*Work item:* Filter the listing below, keeping every line that holds "AGND".

━━━ Information

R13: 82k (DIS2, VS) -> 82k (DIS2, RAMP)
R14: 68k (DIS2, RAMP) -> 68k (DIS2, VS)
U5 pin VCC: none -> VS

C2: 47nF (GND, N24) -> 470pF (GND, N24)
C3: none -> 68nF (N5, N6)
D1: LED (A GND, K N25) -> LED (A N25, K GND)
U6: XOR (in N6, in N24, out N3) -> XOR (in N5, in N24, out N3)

━━━━━━
━━━ Information

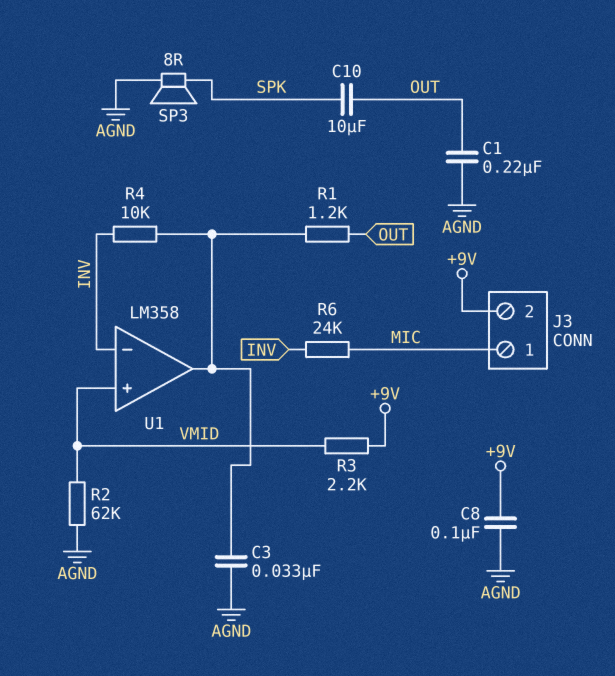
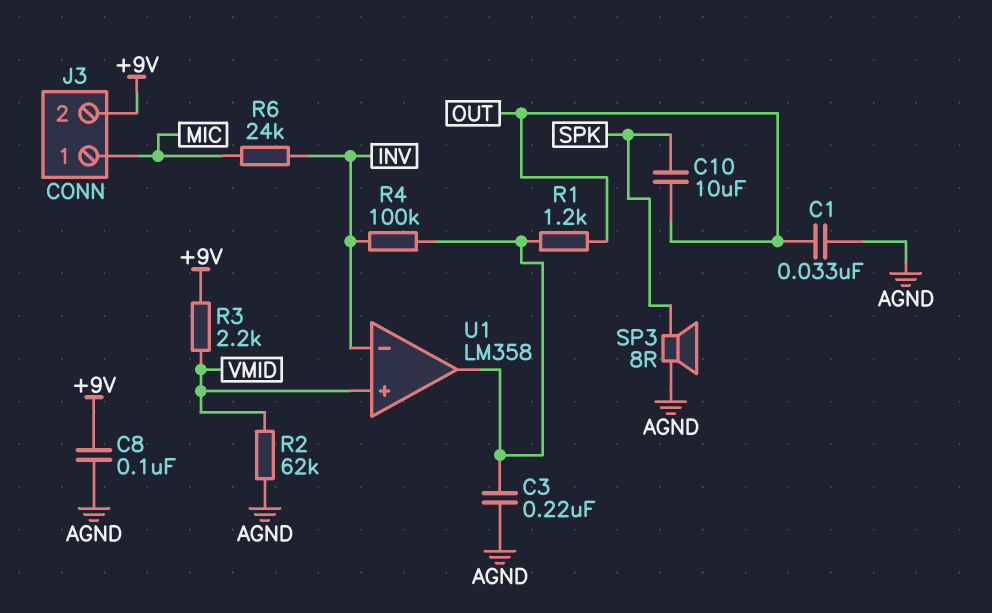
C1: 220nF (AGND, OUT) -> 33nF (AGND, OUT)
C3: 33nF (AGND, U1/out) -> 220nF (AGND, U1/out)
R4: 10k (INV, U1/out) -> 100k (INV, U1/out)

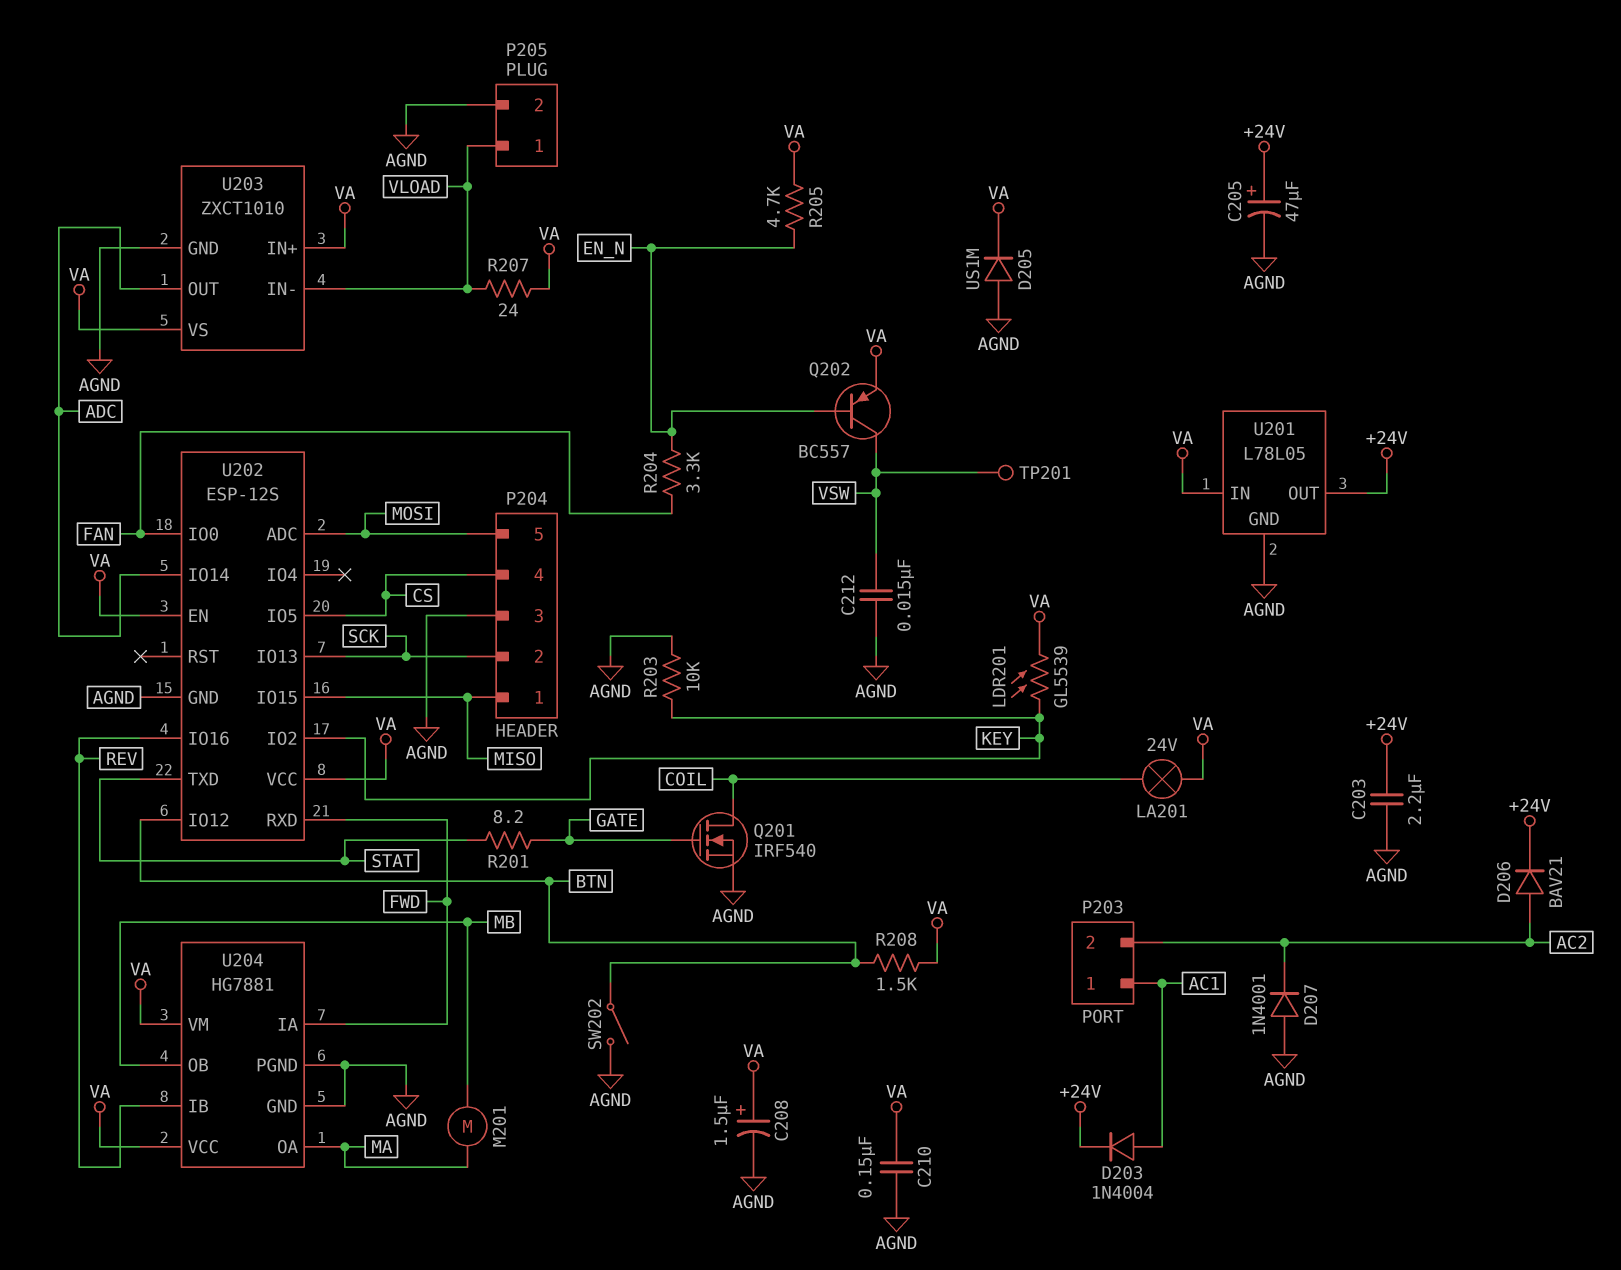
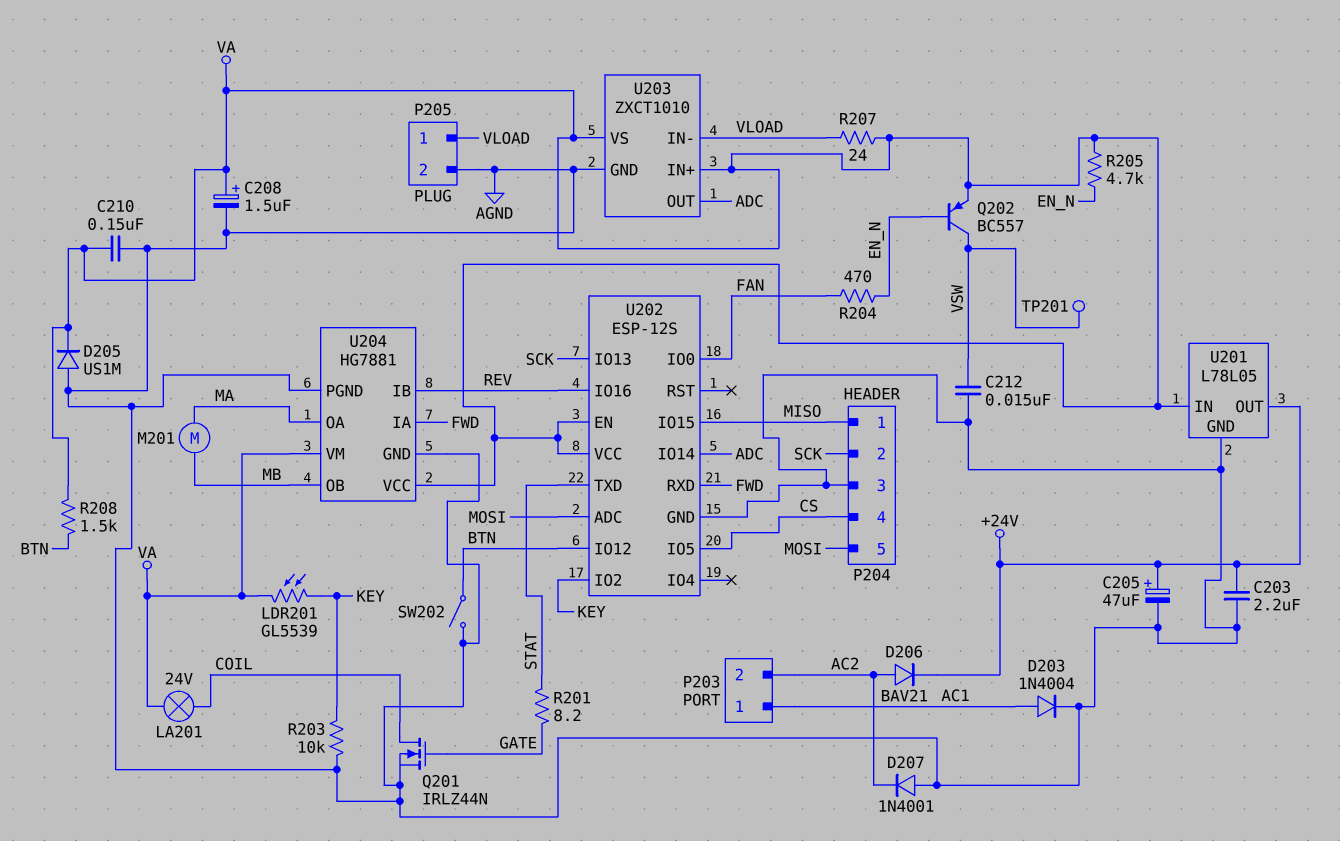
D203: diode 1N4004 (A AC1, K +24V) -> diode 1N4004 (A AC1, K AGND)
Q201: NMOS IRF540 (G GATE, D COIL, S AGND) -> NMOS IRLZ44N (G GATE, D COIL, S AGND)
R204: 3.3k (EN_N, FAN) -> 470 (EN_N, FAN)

━━━━━━

*Answer for this exercise:*
C1: 220nF (AGND, OUT) -> 33nF (AGND, OUT)
C3: 33nF (AGND, U1/out) -> 220nF (AGND, U1/out)
D203: diode 1N4004 (A AC1, K +24V) -> diode 1N4004 (A AC1, K AGND)
Q201: NMOS IRF540 (G GATE, D COIL, S AGND) -> NMOS IRLZ44N (G GATE, D COIL, S AGND)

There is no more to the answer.